- What the task requires -
Gather every line of the entries that includes the word "blue".

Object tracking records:
----

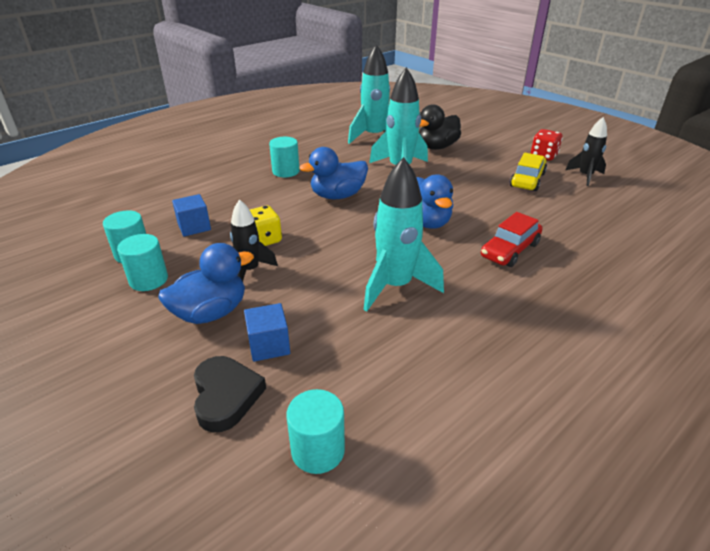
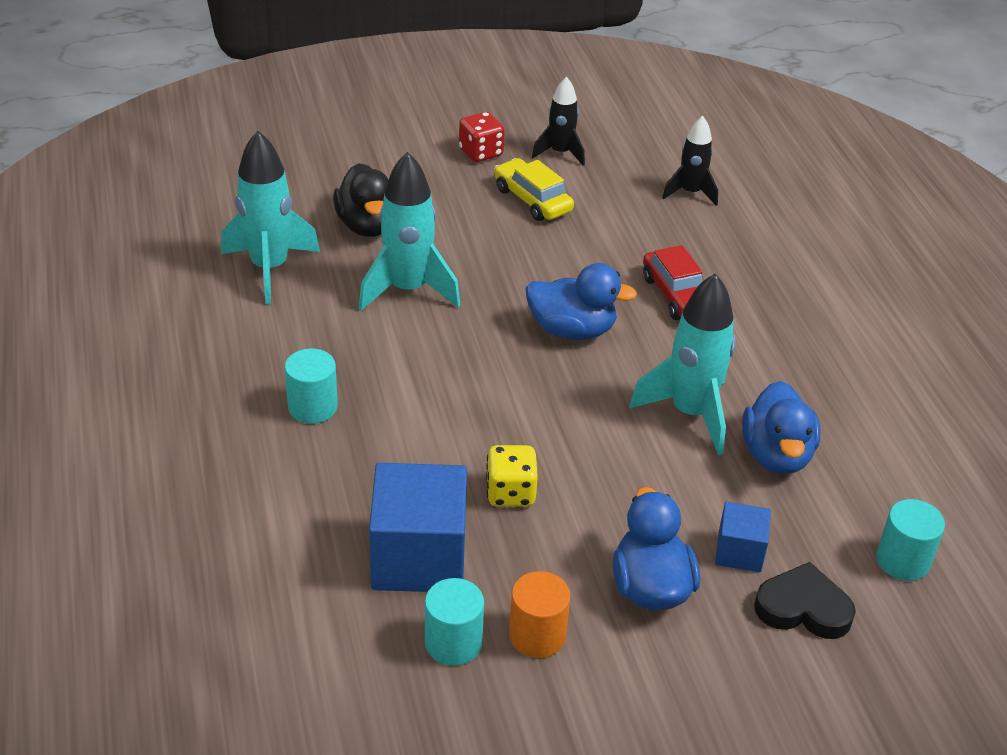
camera: 65 degrees left, 5 degrees up
(148, 280) = (537, 635): turquoise cylinder -> orange cylinder
(194, 227) = (419, 557): blue cube -> blue cube, size x1.93
(250, 270) = (578, 527): black rocket -> black rocket (690, 193)
(337, 196) = (440, 380): blue duck -> blue duck (776, 455)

----

- Exercise solution -
(194, 227) = (419, 557): blue cube -> blue cube, size x1.93
(337, 196) = (440, 380): blue duck -> blue duck (776, 455)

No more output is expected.